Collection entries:
⟨

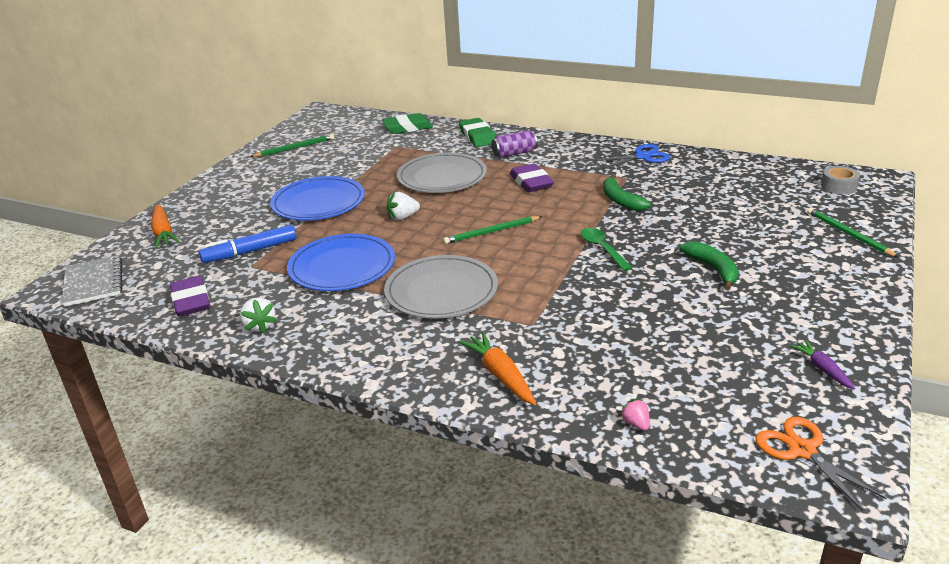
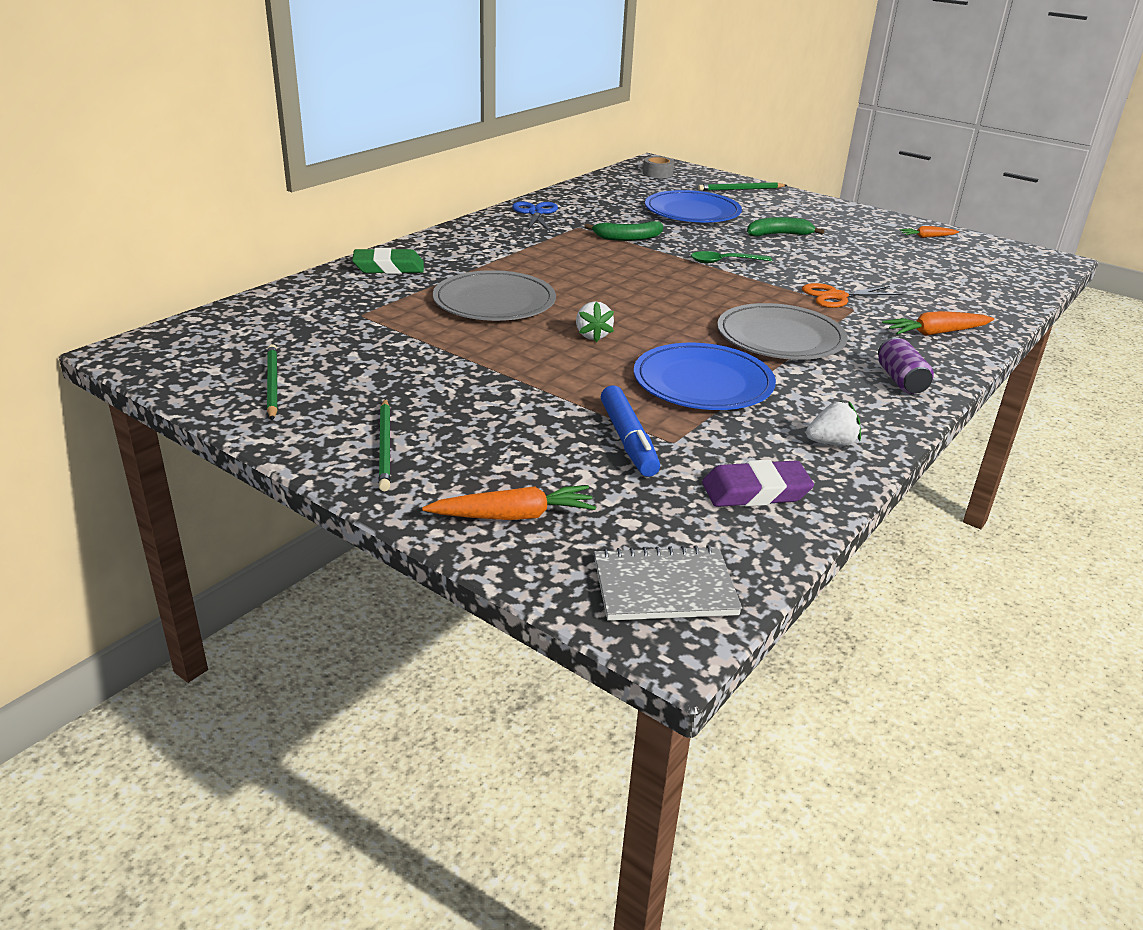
camera: 80 degrees left, 0 degrees up
(318, 202) = (504, 382): blue plate -> blue plate (692, 211)
(407, 128) = (300, 300): green eraser -> none
(491, 232) = (661, 298): green pencil -> green pencil (385, 447)
(514, 153) = (465, 258): purple can -> purple can (900, 380)
(531, 182) = (553, 264): purple eraser -> none
(636, 424) = (999, 299): pink strawberry -> none
(802, 450) = (1020, 262): orange scissors -> orange scissors (836, 296)
(822, 369) = (927, 237): purple carrot -> orange carrot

⟩

Problem to solve ▸
Which lines of the records above contain the word "green"? Show each of them.

Result of the task ▸
(407, 128) = (300, 300): green eraser -> none
(491, 232) = (661, 298): green pencil -> green pencil (385, 447)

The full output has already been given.